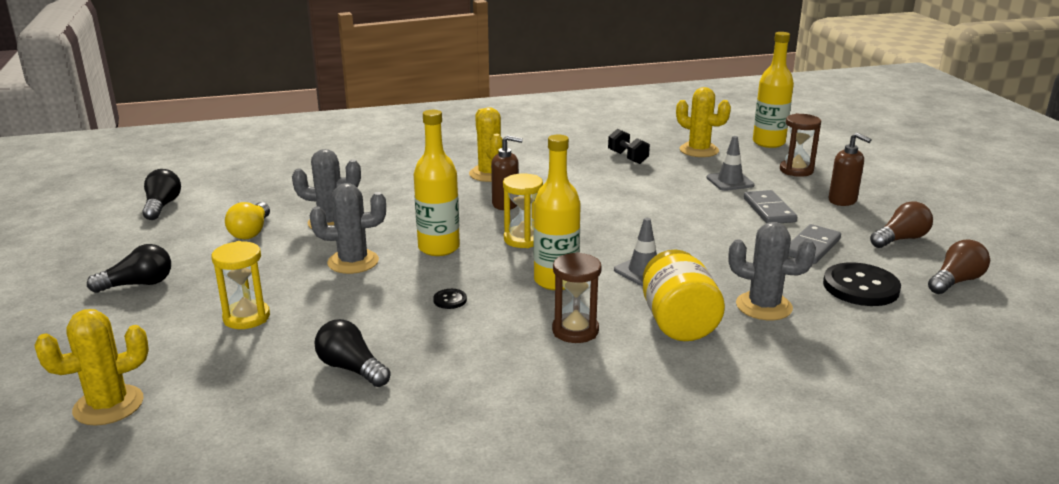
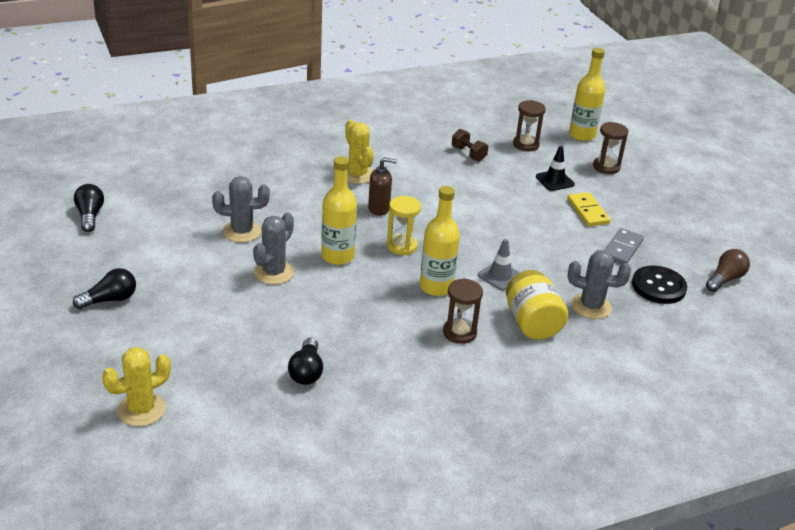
camera: 10 degrees left, 10 degrees up
(246, 317) = (210, 329): yellow hourglass -> none
(251, 231) = (178, 243): yellow light bulb -> none
(351, 368) = (306, 371): black light bulb -> black light bulb turned 120 degrees counterclockwise
(353, 262) = (274, 272): grey cactus -> grey cactus turned 45 degrees counterclockwise
(450, 300) = (360, 307): black button -> none
(628, 157) = (468, 154): black dumbbell -> brown dumbbell
(699, 150) = (526, 145): yellow cactus -> brown hourglass
(730, 181) = (554, 180): grey traffic cone -> black traffic cone
(769, 210) = (588, 211): grey domino -> yellow domino
(842, 201) = (643, 200): brown soap dispenser -> none
(900, 239) = (687, 239): brown light bulb -> none

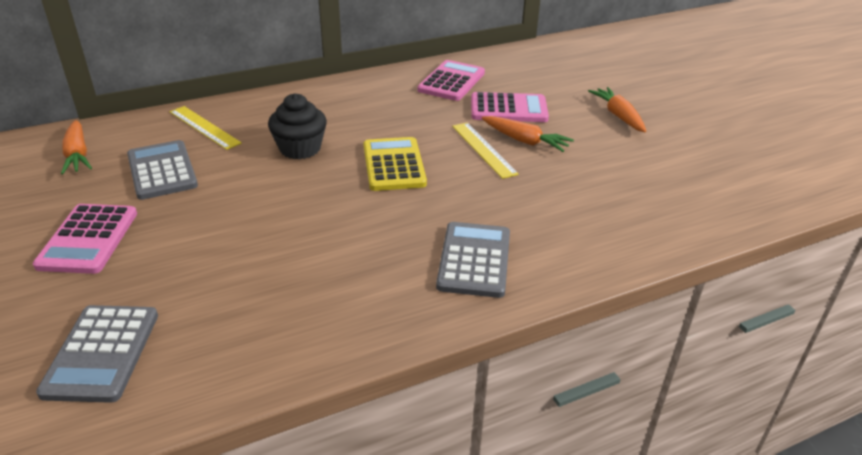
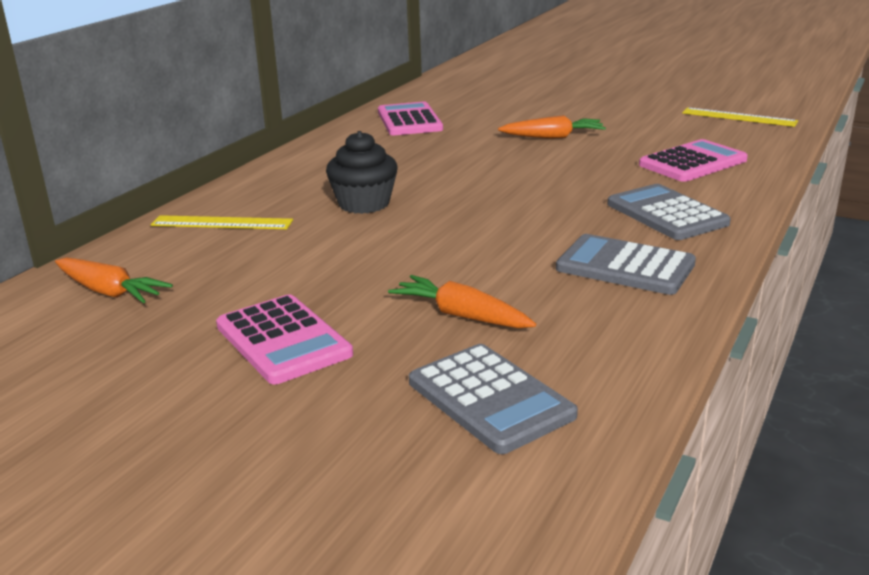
camera: 35 degrees left, 10 degrees down
(162, 171) = (248, 266): grey calculator -> grey calculator (625, 266)
(393, 165) = (477, 185): yellow calculator -> none
(483, 149) = (531, 152): yellow ruler -> yellow ruler (739, 117)
(508, 109) = (497, 123): pink calculator -> pink calculator (692, 163)
(618, 116) = (591, 102): orange carrot -> orange carrot (461, 315)

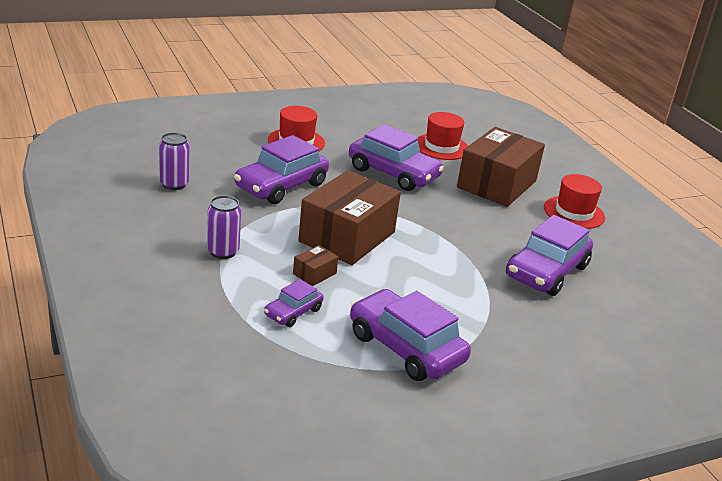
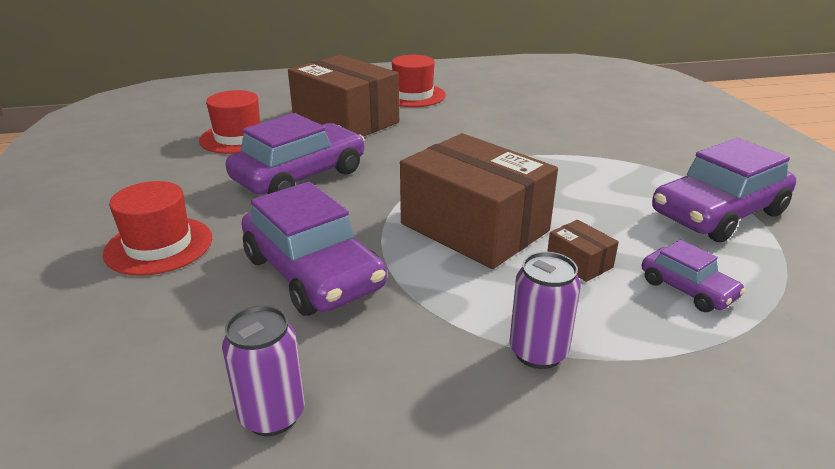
camera: 75 degrees left, 0 degrees up
(546, 271) = (531, 123): purple car -> none

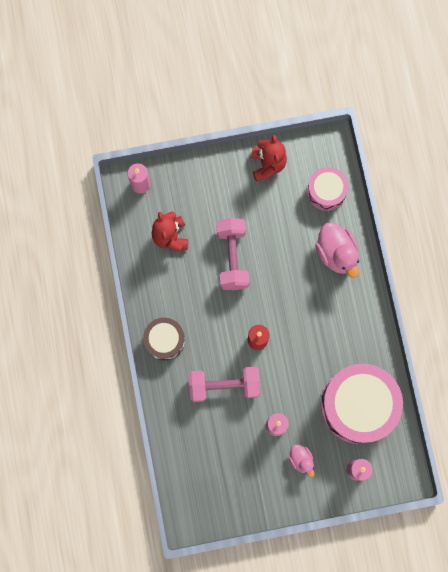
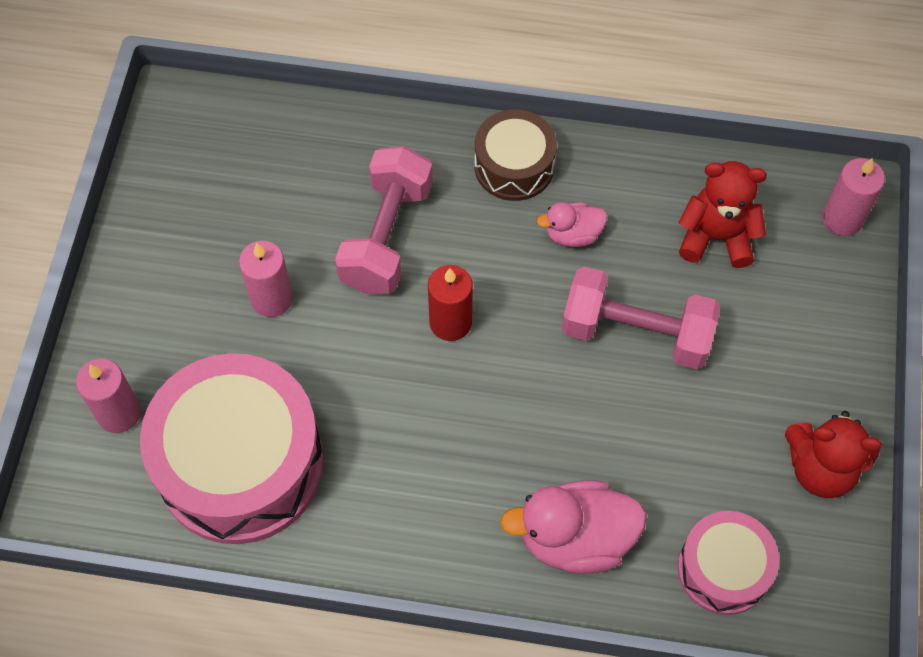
camera: 110 degrees right, 15 degrees down
(301, 459) = (187, 321): pink duck -> pink duck (572, 234)

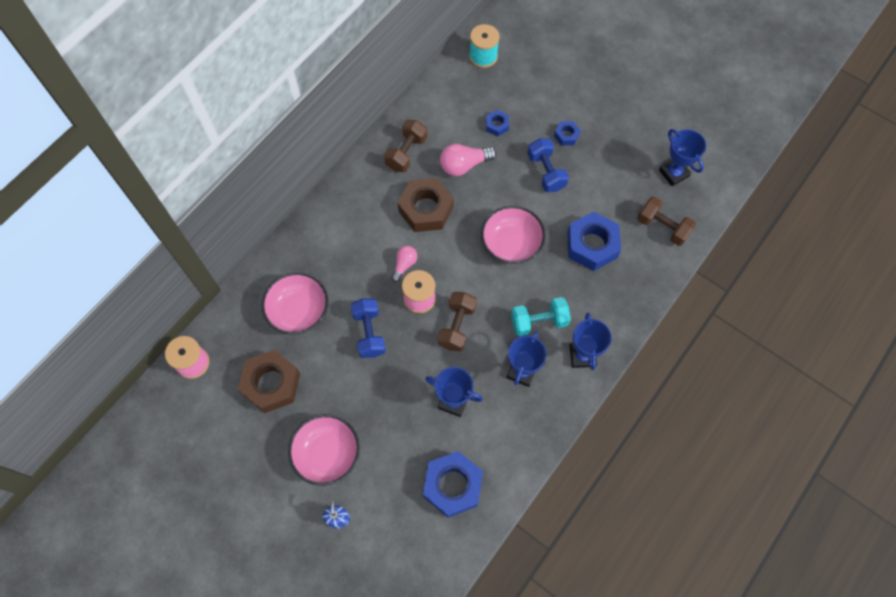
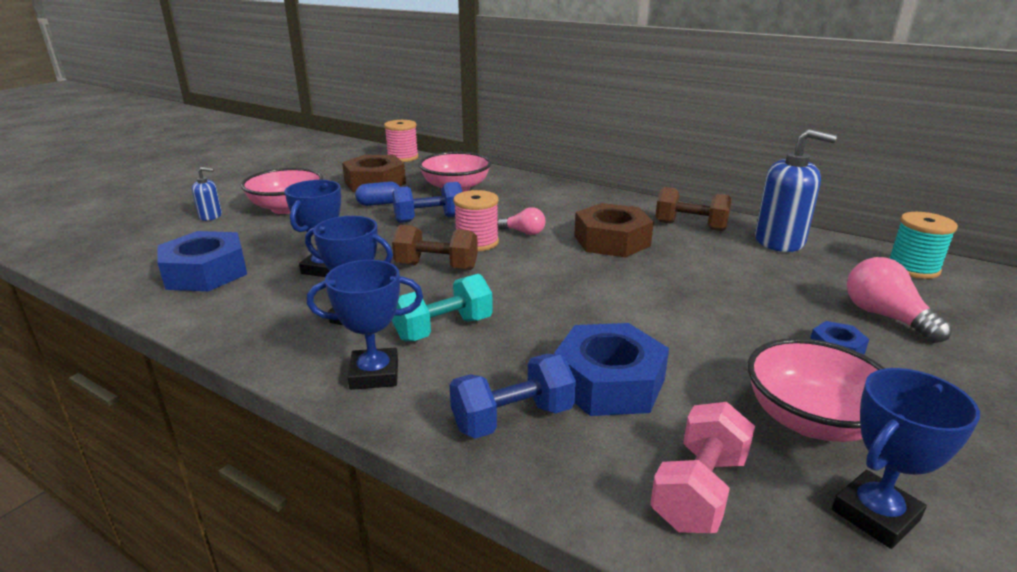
camera: 85 degrees right, 40 degrees down
(328, 375) = (379, 204): none -> blue capsule
(437, 108) = (779, 241): none -> blue soap dispenser
(464, 165) = (699, 262): pink light bulb -> pink light bulb (885, 316)
(497, 125) = (793, 283): blue nut -> none
(511, 244) = (580, 301): pink bowl -> pink bowl (811, 420)
(539, 321) = (443, 329): turquoise dumbbell -> turquoise dumbbell turned 75 degrees clockwise
(546, 172) = (738, 329): blue dumbbell -> blue dumbbell (512, 418)
(662, 227) = (699, 490): brown dumbbell -> pink dumbbell

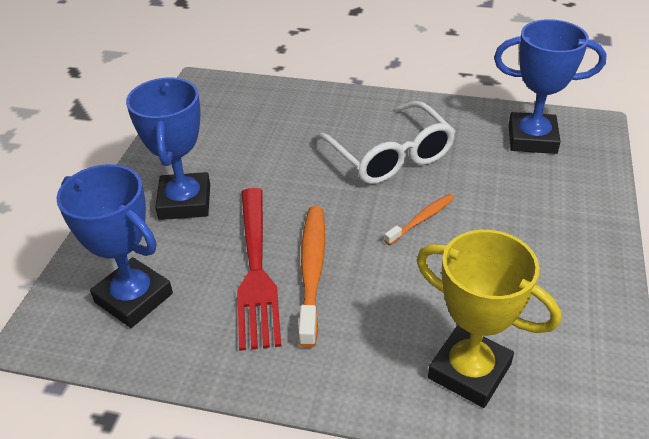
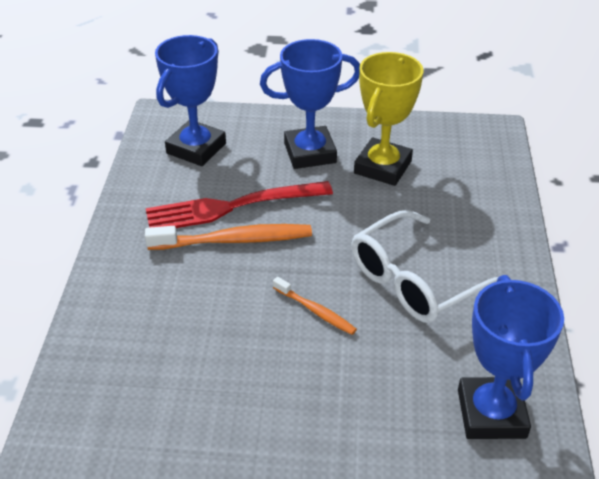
camera: 80 degrees right, 0 degrees up
(469, 371) = (122, 350): yellow trophy -> yellow trophy (382, 167)

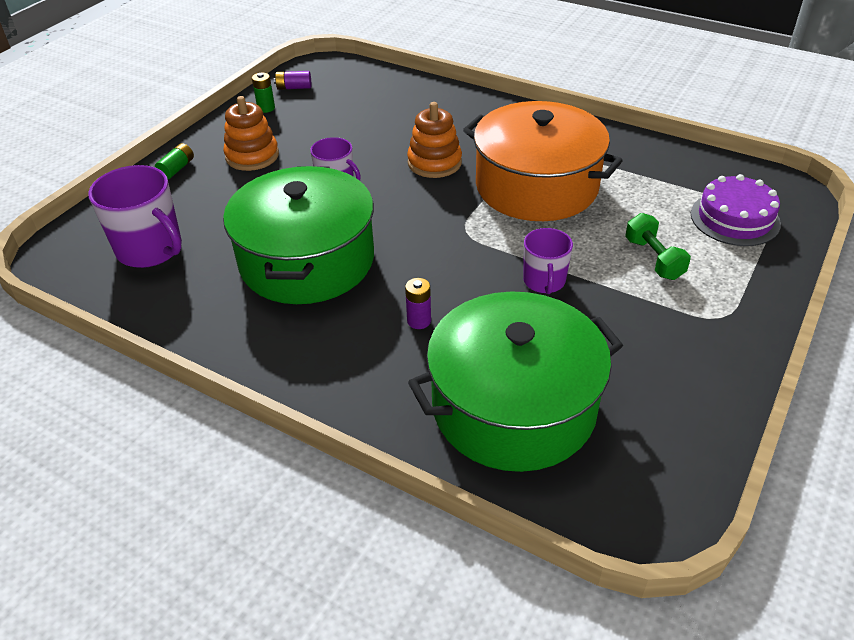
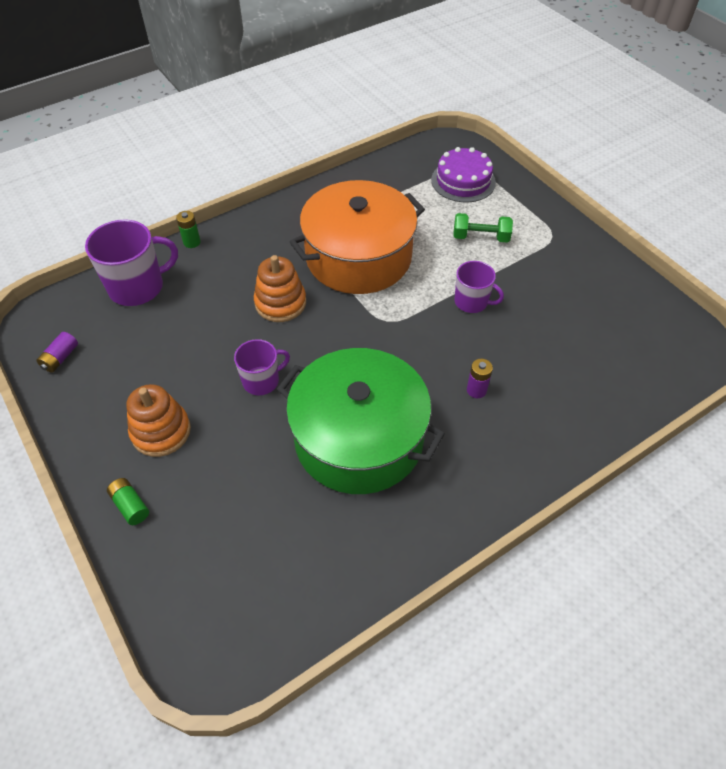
camera: 65 degrees left, 10 degrees up
(151, 249) = (260, 563): purple mug -> purple mug (138, 287)
(266, 108) = (79, 393): green battery -> green battery (192, 242)
(513, 406) = (587, 371): green pot -> none

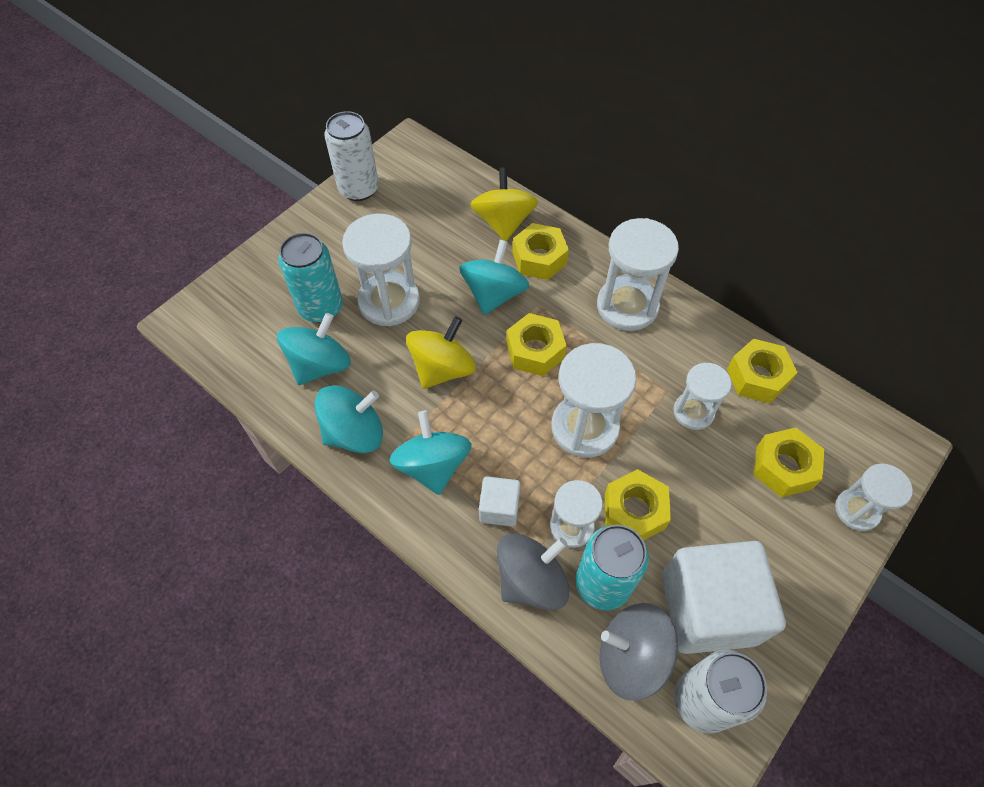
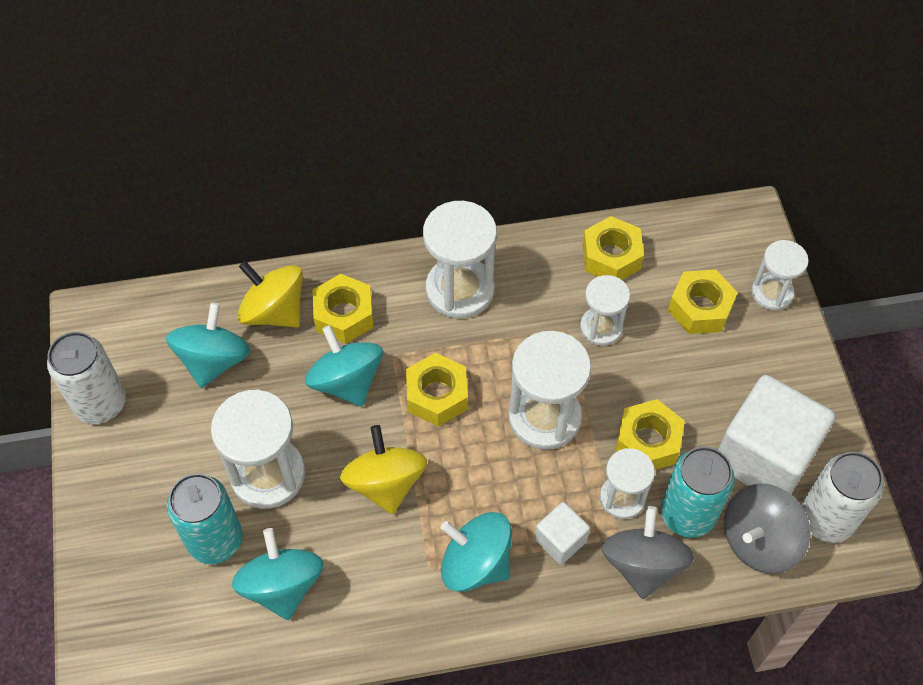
camera: 50 degrees left, 0 degrees up
(354, 433) = (384, 606): turquoise spinning top -> turquoise spinning top (214, 360)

→ Exercise aim
Give back, unchanged, the run of lines in the listing above that begins at the line containing "(328, 375) = (379, 204): none -> blue capsule" and ends at the line containing "(662, 227) = (699, 490): brown", both included.

→ Answer section
(328, 375) = (379, 204): none -> blue capsule
(437, 108) = (779, 241): none -> blue soap dispenser
(464, 165) = (699, 262): pink light bulb -> pink light bulb (885, 316)
(497, 125) = (793, 283): blue nut -> none
(511, 244) = (580, 301): pink bowl -> pink bowl (811, 420)
(539, 321) = (443, 329): turquoise dumbbell -> turquoise dumbbell turned 75 degrees clockwise
(546, 172) = (738, 329): blue dumbbell -> blue dumbbell (512, 418)
(662, 227) = (699, 490): brown dumbbell -> pink dumbbell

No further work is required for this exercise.